TASK OBJECTIVE
Return exactly those lines of the material below that fall between the line holding "camera: 20 degrees right, 10 degrees down" and the line holding "(398, 408) = (567, 455): orange", inclusive.

DATA EXTRACT
########################################
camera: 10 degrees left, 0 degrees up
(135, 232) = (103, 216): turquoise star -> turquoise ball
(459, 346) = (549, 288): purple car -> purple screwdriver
########################################
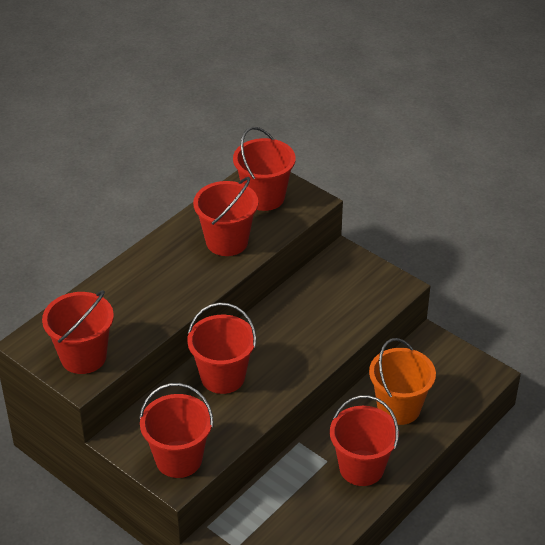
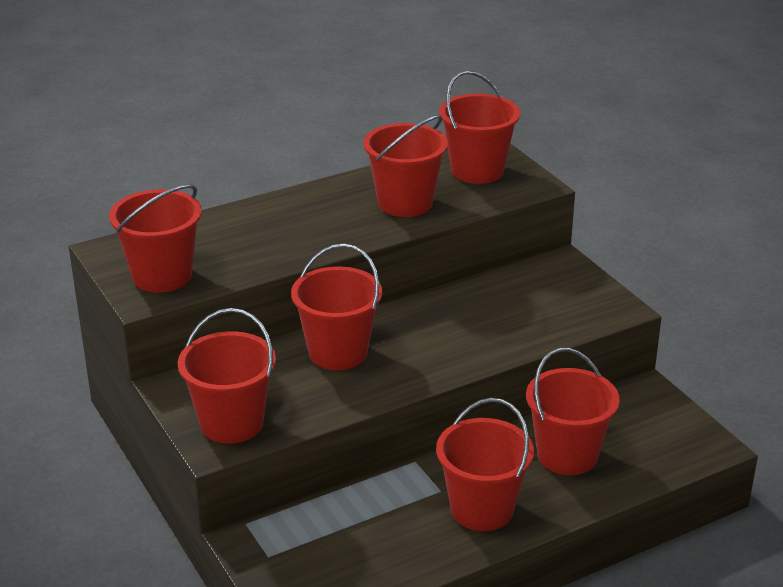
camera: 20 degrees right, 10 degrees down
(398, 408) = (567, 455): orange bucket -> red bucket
########################################
RESPONSE
camera: 20 degrees right, 10 degrees down
(398, 408) = (567, 455): orange bucket -> red bucket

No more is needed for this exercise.